┌─ Supplied records

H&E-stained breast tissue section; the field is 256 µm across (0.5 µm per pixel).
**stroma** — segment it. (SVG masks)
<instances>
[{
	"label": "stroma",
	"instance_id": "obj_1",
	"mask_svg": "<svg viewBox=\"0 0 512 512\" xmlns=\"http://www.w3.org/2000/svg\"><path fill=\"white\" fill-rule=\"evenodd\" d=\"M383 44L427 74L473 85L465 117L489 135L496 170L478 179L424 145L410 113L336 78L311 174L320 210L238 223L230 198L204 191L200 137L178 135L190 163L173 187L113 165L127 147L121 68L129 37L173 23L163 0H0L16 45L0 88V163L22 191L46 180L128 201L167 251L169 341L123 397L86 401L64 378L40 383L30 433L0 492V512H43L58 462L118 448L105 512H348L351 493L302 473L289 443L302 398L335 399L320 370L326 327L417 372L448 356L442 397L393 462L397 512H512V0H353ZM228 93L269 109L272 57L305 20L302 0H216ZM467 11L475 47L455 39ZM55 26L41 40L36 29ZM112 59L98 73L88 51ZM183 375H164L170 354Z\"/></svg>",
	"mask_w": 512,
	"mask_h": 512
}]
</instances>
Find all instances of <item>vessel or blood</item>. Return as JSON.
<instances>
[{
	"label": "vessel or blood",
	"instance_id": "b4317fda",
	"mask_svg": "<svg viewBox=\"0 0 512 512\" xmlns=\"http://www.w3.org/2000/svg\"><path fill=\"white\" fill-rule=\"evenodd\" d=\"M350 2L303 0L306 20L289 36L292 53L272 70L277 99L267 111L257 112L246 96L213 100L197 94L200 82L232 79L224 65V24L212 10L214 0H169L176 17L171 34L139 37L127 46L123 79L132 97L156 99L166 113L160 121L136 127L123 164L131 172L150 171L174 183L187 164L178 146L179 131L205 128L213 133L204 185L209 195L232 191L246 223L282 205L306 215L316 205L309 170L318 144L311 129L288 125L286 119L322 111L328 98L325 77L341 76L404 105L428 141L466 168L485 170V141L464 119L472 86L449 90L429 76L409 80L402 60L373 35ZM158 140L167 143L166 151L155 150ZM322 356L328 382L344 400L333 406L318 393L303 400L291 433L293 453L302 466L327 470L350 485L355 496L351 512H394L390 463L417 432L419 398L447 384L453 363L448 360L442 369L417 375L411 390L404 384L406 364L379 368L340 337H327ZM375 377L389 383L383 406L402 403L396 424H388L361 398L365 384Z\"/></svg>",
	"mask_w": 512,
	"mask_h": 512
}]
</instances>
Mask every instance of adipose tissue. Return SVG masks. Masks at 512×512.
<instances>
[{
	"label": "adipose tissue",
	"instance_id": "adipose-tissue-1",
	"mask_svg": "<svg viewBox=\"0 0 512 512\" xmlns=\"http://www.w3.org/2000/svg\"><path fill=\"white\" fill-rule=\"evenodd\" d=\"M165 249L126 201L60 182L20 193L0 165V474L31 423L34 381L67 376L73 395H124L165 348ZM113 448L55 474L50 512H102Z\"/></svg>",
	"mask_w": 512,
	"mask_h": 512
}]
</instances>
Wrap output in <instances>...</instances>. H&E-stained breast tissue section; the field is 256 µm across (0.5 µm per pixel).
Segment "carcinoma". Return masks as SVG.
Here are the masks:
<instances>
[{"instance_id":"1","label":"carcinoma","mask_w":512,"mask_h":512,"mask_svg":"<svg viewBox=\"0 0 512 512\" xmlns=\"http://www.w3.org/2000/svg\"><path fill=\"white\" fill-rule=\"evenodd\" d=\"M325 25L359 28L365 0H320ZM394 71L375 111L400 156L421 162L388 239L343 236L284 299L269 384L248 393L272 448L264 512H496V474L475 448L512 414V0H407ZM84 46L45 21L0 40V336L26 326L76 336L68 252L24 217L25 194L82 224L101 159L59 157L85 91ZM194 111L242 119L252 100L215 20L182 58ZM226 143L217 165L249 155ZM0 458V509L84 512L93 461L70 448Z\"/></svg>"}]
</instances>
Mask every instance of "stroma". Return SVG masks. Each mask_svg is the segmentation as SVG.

└─

▶ **Task requirements**
Transcribe all of the lines in the records precisely.

▶ **Exercise output**
H&E-stained breast tissue section; the field is 256 µm across (0.5 µm per pixel).
**stroma** — segment it. (SVG masks)
<instances>
[{
	"label": "stroma",
	"instance_id": "obj_1",
	"mask_svg": "<svg viewBox=\"0 0 512 512\" xmlns=\"http://www.w3.org/2000/svg\"><path fill=\"white\" fill-rule=\"evenodd\" d=\"M383 44L427 74L473 85L465 117L489 135L496 170L478 179L424 145L410 113L336 78L311 174L320 210L238 223L230 198L204 191L200 137L178 135L190 163L173 187L113 165L127 147L121 68L129 37L173 23L163 0H0L16 45L0 88V163L22 191L46 180L128 201L167 251L169 341L123 397L86 401L64 378L40 383L30 433L0 492V512H43L58 462L118 448L105 512H348L351 493L302 473L289 443L302 398L335 399L320 370L326 327L417 372L448 356L442 397L393 462L397 512H512V0H353ZM228 93L269 109L272 57L305 20L302 0H216ZM467 11L475 47L455 39ZM55 26L41 40L36 29ZM112 59L98 73L88 51ZM183 375H164L170 354Z\"/></svg>",
	"mask_w": 512,
	"mask_h": 512
}]
</instances>
Find all instances of <item>vessel or blood</item>. Return as JSON.
<instances>
[{
	"label": "vessel or blood",
	"instance_id": "b4317fda",
	"mask_svg": "<svg viewBox=\"0 0 512 512\" xmlns=\"http://www.w3.org/2000/svg\"><path fill=\"white\" fill-rule=\"evenodd\" d=\"M350 2L303 0L306 20L289 36L292 53L272 70L277 99L267 111L257 112L246 96L213 100L197 94L200 82L232 79L224 65V24L212 10L214 0H169L176 17L171 34L139 37L127 46L123 79L132 97L156 99L166 113L160 121L136 127L123 164L131 172L150 171L174 183L187 164L178 146L179 131L205 128L213 133L204 185L209 195L232 191L246 223L282 205L306 215L316 205L309 170L318 144L311 129L288 125L286 119L322 111L328 98L325 77L341 76L404 105L428 141L466 168L485 170V141L464 119L472 86L449 90L429 76L409 80L402 60L373 35ZM158 140L167 143L166 151L155 150ZM322 356L328 382L344 400L333 406L318 393L303 400L291 433L293 453L302 466L327 470L350 485L355 496L351 512H394L390 463L417 432L419 398L447 384L453 363L448 360L442 369L417 375L411 390L404 384L406 364L379 368L340 337H327ZM375 377L389 383L383 406L402 403L396 424H388L361 398L365 384Z\"/></svg>",
	"mask_w": 512,
	"mask_h": 512
}]
</instances>
Mask every instance of adipose tissue. Return SVG masks. Masks at 512×512.
<instances>
[{
	"label": "adipose tissue",
	"instance_id": "adipose-tissue-1",
	"mask_svg": "<svg viewBox=\"0 0 512 512\" xmlns=\"http://www.w3.org/2000/svg\"><path fill=\"white\" fill-rule=\"evenodd\" d=\"M165 249L126 201L60 182L20 193L0 165V474L31 423L34 381L67 376L73 395H124L165 348ZM113 448L55 474L50 512H102Z\"/></svg>",
	"mask_w": 512,
	"mask_h": 512
}]
</instances>
Wrap output in <instances>...</instances>. H&E-stained breast tissue section; the field is 256 µm across (0.5 µm per pixel).
Segment "carcinoma". Return masks as SVG.
Here are the masks:
<instances>
[{"instance_id":"1","label":"carcinoma","mask_w":512,"mask_h":512,"mask_svg":"<svg viewBox=\"0 0 512 512\" xmlns=\"http://www.w3.org/2000/svg\"><path fill=\"white\" fill-rule=\"evenodd\" d=\"M325 25L359 28L365 0H320ZM394 71L375 111L400 156L421 162L388 239L343 236L284 299L269 384L248 393L272 448L264 512H496V474L475 448L512 414V0H407ZM84 46L45 21L0 40V336L26 326L76 336L68 252L24 217L25 194L82 224L101 159L59 157L85 91ZM194 111L242 119L252 100L215 20L182 58ZM226 143L217 165L249 155ZM0 458V509L84 512L93 461L70 448Z\"/></svg>"}]
</instances>
Mask every instance of "stroma". Return SVG masks. Each mask_svg is the segmentation as SVG.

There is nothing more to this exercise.